[Coordinate-based change listings]
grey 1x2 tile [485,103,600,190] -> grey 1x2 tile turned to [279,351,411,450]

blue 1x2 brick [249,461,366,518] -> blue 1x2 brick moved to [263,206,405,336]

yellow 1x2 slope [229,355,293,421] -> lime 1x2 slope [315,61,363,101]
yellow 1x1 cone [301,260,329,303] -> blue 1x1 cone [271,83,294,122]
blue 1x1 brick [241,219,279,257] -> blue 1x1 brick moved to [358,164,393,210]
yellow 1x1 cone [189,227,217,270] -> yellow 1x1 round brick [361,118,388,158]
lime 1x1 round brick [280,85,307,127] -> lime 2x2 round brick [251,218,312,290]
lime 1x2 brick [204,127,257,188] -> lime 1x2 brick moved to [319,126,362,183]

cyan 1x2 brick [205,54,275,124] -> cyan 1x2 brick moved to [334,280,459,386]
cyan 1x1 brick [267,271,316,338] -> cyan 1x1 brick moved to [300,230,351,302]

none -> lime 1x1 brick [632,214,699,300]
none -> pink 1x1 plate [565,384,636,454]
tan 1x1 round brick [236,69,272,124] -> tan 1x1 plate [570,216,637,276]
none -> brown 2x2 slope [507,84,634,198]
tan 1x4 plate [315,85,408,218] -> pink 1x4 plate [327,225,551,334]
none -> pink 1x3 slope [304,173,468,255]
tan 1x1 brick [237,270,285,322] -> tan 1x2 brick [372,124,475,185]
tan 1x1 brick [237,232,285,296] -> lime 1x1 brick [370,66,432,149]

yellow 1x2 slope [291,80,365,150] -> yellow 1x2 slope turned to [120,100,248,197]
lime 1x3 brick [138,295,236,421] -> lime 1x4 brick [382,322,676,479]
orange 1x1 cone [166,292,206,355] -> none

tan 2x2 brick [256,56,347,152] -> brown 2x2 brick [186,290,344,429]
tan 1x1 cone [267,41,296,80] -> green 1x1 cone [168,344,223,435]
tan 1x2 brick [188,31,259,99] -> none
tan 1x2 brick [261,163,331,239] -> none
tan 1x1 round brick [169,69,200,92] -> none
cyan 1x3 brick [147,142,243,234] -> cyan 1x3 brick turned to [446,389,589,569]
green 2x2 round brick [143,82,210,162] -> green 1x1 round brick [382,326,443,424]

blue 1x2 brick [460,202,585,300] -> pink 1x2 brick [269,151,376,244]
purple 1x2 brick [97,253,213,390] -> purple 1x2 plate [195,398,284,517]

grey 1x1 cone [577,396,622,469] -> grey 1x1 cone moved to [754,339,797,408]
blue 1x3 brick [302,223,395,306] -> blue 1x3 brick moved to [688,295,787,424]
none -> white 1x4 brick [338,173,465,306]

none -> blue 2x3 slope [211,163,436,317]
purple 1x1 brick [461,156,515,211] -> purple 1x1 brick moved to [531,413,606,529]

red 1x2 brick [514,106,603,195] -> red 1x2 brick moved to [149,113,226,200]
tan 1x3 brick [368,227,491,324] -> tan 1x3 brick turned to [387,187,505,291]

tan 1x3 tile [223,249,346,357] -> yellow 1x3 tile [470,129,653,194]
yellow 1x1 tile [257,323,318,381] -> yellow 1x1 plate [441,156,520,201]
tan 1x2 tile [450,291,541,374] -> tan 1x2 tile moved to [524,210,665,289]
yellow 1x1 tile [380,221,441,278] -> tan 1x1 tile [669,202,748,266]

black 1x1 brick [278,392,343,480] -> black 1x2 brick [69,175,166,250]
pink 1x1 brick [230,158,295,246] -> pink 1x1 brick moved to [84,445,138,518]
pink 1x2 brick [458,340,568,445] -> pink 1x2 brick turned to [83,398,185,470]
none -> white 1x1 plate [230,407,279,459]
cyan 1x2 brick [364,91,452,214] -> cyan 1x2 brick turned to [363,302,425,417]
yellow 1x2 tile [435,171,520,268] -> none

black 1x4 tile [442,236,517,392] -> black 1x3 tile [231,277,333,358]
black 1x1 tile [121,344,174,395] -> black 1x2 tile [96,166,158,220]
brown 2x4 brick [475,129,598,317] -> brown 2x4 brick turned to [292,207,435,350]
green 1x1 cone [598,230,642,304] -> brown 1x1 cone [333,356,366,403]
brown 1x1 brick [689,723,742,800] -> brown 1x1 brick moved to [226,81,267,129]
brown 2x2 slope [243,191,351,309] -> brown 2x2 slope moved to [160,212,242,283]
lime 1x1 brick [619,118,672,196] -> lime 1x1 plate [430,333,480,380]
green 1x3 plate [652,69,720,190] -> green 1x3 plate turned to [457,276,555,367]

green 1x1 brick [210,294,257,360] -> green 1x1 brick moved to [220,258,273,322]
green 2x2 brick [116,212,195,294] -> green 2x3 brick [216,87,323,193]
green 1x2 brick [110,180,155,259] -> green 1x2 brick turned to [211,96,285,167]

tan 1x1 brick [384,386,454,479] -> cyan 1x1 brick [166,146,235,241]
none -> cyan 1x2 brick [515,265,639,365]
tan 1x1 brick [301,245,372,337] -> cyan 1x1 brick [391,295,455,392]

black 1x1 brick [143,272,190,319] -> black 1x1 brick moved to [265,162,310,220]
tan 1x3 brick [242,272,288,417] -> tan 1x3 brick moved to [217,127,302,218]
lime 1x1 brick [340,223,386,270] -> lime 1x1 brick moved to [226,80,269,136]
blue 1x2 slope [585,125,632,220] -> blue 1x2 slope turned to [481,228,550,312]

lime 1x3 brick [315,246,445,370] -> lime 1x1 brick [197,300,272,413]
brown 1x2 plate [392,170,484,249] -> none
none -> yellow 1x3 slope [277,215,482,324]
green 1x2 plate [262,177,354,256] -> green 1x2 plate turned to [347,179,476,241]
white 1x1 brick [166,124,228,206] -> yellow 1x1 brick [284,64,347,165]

> **THE TASK**: Each entry shown above must be retyped word for word.

> **TASK SOLUTION**:
grey 1x2 tile [485,103,600,190] -> grey 1x2 tile turned to [279,351,411,450]

blue 1x2 brick [249,461,366,518] -> blue 1x2 brick moved to [263,206,405,336]

yellow 1x2 slope [229,355,293,421] -> lime 1x2 slope [315,61,363,101]
yellow 1x1 cone [301,260,329,303] -> blue 1x1 cone [271,83,294,122]
blue 1x1 brick [241,219,279,257] -> blue 1x1 brick moved to [358,164,393,210]
yellow 1x1 cone [189,227,217,270] -> yellow 1x1 round brick [361,118,388,158]
lime 1x1 round brick [280,85,307,127] -> lime 2x2 round brick [251,218,312,290]
lime 1x2 brick [204,127,257,188] -> lime 1x2 brick moved to [319,126,362,183]

cyan 1x2 brick [205,54,275,124] -> cyan 1x2 brick moved to [334,280,459,386]
cyan 1x1 brick [267,271,316,338] -> cyan 1x1 brick moved to [300,230,351,302]

none -> lime 1x1 brick [632,214,699,300]
none -> pink 1x1 plate [565,384,636,454]
tan 1x1 round brick [236,69,272,124] -> tan 1x1 plate [570,216,637,276]
none -> brown 2x2 slope [507,84,634,198]
tan 1x4 plate [315,85,408,218] -> pink 1x4 plate [327,225,551,334]
none -> pink 1x3 slope [304,173,468,255]
tan 1x1 brick [237,270,285,322] -> tan 1x2 brick [372,124,475,185]
tan 1x1 brick [237,232,285,296] -> lime 1x1 brick [370,66,432,149]

yellow 1x2 slope [291,80,365,150] -> yellow 1x2 slope turned to [120,100,248,197]
lime 1x3 brick [138,295,236,421] -> lime 1x4 brick [382,322,676,479]
orange 1x1 cone [166,292,206,355] -> none

tan 2x2 brick [256,56,347,152] -> brown 2x2 brick [186,290,344,429]
tan 1x1 cone [267,41,296,80] -> green 1x1 cone [168,344,223,435]
tan 1x2 brick [188,31,259,99] -> none
tan 1x2 brick [261,163,331,239] -> none
tan 1x1 round brick [169,69,200,92] -> none
cyan 1x3 brick [147,142,243,234] -> cyan 1x3 brick turned to [446,389,589,569]
green 2x2 round brick [143,82,210,162] -> green 1x1 round brick [382,326,443,424]

blue 1x2 brick [460,202,585,300] -> pink 1x2 brick [269,151,376,244]
purple 1x2 brick [97,253,213,390] -> purple 1x2 plate [195,398,284,517]

grey 1x1 cone [577,396,622,469] -> grey 1x1 cone moved to [754,339,797,408]
blue 1x3 brick [302,223,395,306] -> blue 1x3 brick moved to [688,295,787,424]
none -> white 1x4 brick [338,173,465,306]

none -> blue 2x3 slope [211,163,436,317]
purple 1x1 brick [461,156,515,211] -> purple 1x1 brick moved to [531,413,606,529]

red 1x2 brick [514,106,603,195] -> red 1x2 brick moved to [149,113,226,200]
tan 1x3 brick [368,227,491,324] -> tan 1x3 brick turned to [387,187,505,291]

tan 1x3 tile [223,249,346,357] -> yellow 1x3 tile [470,129,653,194]
yellow 1x1 tile [257,323,318,381] -> yellow 1x1 plate [441,156,520,201]
tan 1x2 tile [450,291,541,374] -> tan 1x2 tile moved to [524,210,665,289]
yellow 1x1 tile [380,221,441,278] -> tan 1x1 tile [669,202,748,266]

black 1x1 brick [278,392,343,480] -> black 1x2 brick [69,175,166,250]
pink 1x1 brick [230,158,295,246] -> pink 1x1 brick moved to [84,445,138,518]
pink 1x2 brick [458,340,568,445] -> pink 1x2 brick turned to [83,398,185,470]
none -> white 1x1 plate [230,407,279,459]
cyan 1x2 brick [364,91,452,214] -> cyan 1x2 brick turned to [363,302,425,417]
yellow 1x2 tile [435,171,520,268] -> none

black 1x4 tile [442,236,517,392] -> black 1x3 tile [231,277,333,358]
black 1x1 tile [121,344,174,395] -> black 1x2 tile [96,166,158,220]
brown 2x4 brick [475,129,598,317] -> brown 2x4 brick turned to [292,207,435,350]
green 1x1 cone [598,230,642,304] -> brown 1x1 cone [333,356,366,403]
brown 1x1 brick [689,723,742,800] -> brown 1x1 brick moved to [226,81,267,129]
brown 2x2 slope [243,191,351,309] -> brown 2x2 slope moved to [160,212,242,283]
lime 1x1 brick [619,118,672,196] -> lime 1x1 plate [430,333,480,380]
green 1x3 plate [652,69,720,190] -> green 1x3 plate turned to [457,276,555,367]

green 1x1 brick [210,294,257,360] -> green 1x1 brick moved to [220,258,273,322]
green 2x2 brick [116,212,195,294] -> green 2x3 brick [216,87,323,193]
green 1x2 brick [110,180,155,259] -> green 1x2 brick turned to [211,96,285,167]

tan 1x1 brick [384,386,454,479] -> cyan 1x1 brick [166,146,235,241]
none -> cyan 1x2 brick [515,265,639,365]
tan 1x1 brick [301,245,372,337] -> cyan 1x1 brick [391,295,455,392]

black 1x1 brick [143,272,190,319] -> black 1x1 brick moved to [265,162,310,220]
tan 1x3 brick [242,272,288,417] -> tan 1x3 brick moved to [217,127,302,218]
lime 1x1 brick [340,223,386,270] -> lime 1x1 brick moved to [226,80,269,136]
blue 1x2 slope [585,125,632,220] -> blue 1x2 slope turned to [481,228,550,312]

lime 1x3 brick [315,246,445,370] -> lime 1x1 brick [197,300,272,413]
brown 1x2 plate [392,170,484,249] -> none
none -> yellow 1x3 slope [277,215,482,324]
green 1x2 plate [262,177,354,256] -> green 1x2 plate turned to [347,179,476,241]
white 1x1 brick [166,124,228,206] -> yellow 1x1 brick [284,64,347,165]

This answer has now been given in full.